## INFORMATION SUPPLIED
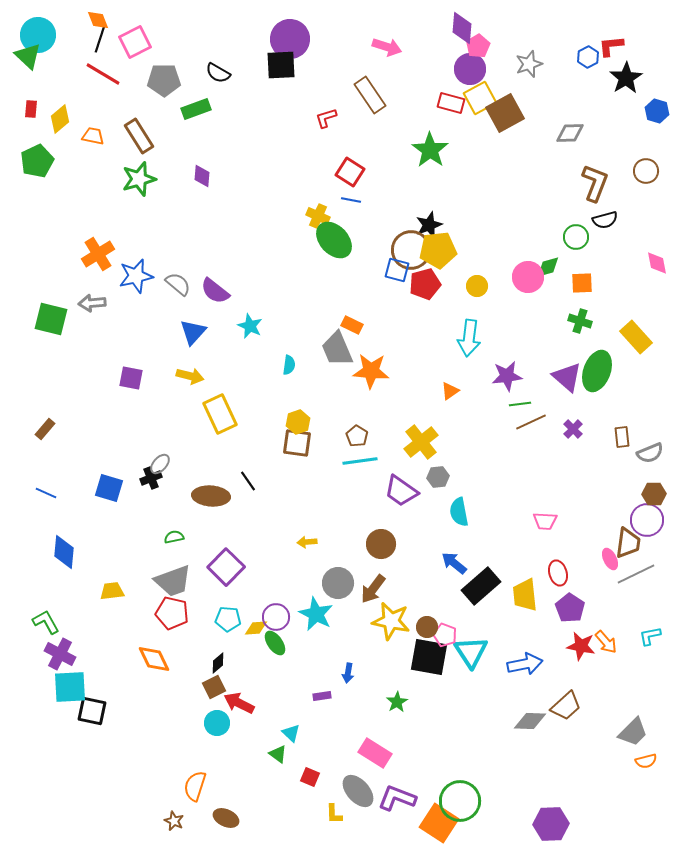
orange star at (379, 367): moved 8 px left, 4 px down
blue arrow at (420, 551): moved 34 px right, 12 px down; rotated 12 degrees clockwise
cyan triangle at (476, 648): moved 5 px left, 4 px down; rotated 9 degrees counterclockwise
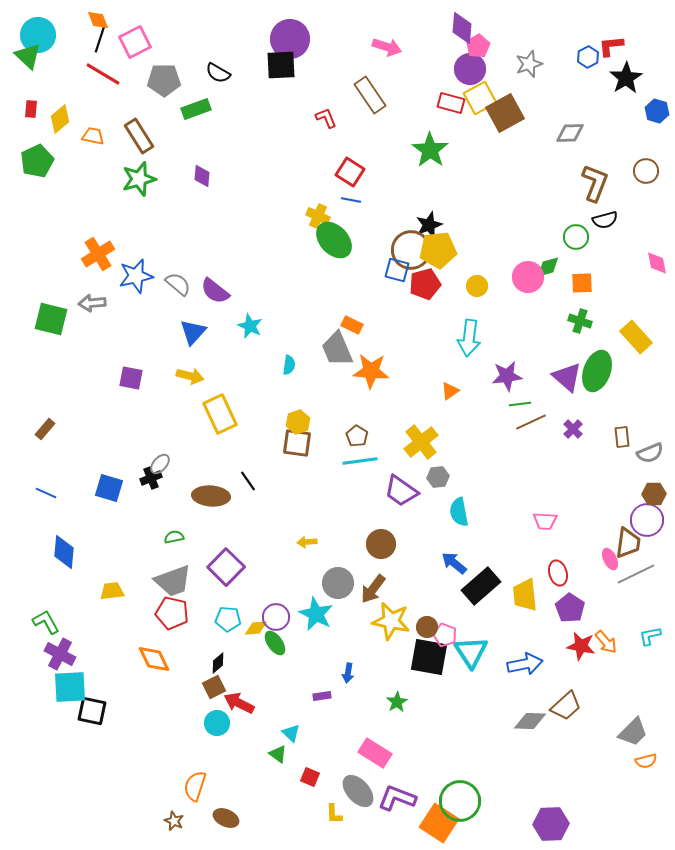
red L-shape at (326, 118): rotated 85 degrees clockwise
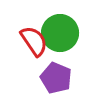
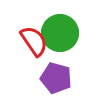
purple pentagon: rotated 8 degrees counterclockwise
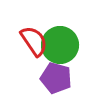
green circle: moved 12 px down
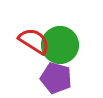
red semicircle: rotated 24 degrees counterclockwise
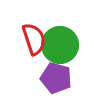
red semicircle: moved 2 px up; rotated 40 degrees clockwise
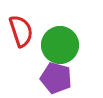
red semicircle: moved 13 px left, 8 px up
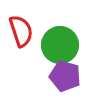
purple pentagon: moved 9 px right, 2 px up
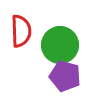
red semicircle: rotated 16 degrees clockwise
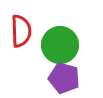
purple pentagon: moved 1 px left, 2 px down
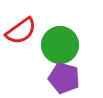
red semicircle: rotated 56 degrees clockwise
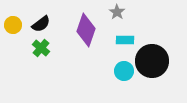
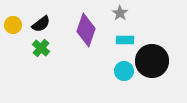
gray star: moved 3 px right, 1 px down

## WHAT IS BEING ASKED
Can you write out all of these lines again, switching every "red semicircle" for "pink semicircle" and changing nothing else, and leave the pictures out of your answer?

## TASK RESPONSE
orange star at (379, 367): moved 8 px left, 4 px down
blue arrow at (420, 551): moved 34 px right, 12 px down; rotated 12 degrees clockwise
cyan triangle at (476, 648): moved 5 px left, 4 px down; rotated 9 degrees counterclockwise
red L-shape at (326, 118): rotated 85 degrees clockwise
purple pentagon: rotated 8 degrees counterclockwise
green circle: moved 12 px down
pink semicircle: rotated 24 degrees counterclockwise
pink semicircle: moved 2 px up; rotated 40 degrees clockwise
pink semicircle: moved 13 px left, 8 px up
purple pentagon: moved 9 px right, 2 px up
pink semicircle: rotated 16 degrees clockwise
purple pentagon: moved 1 px left, 2 px down
pink semicircle: rotated 56 degrees clockwise
gray star: moved 3 px right, 1 px down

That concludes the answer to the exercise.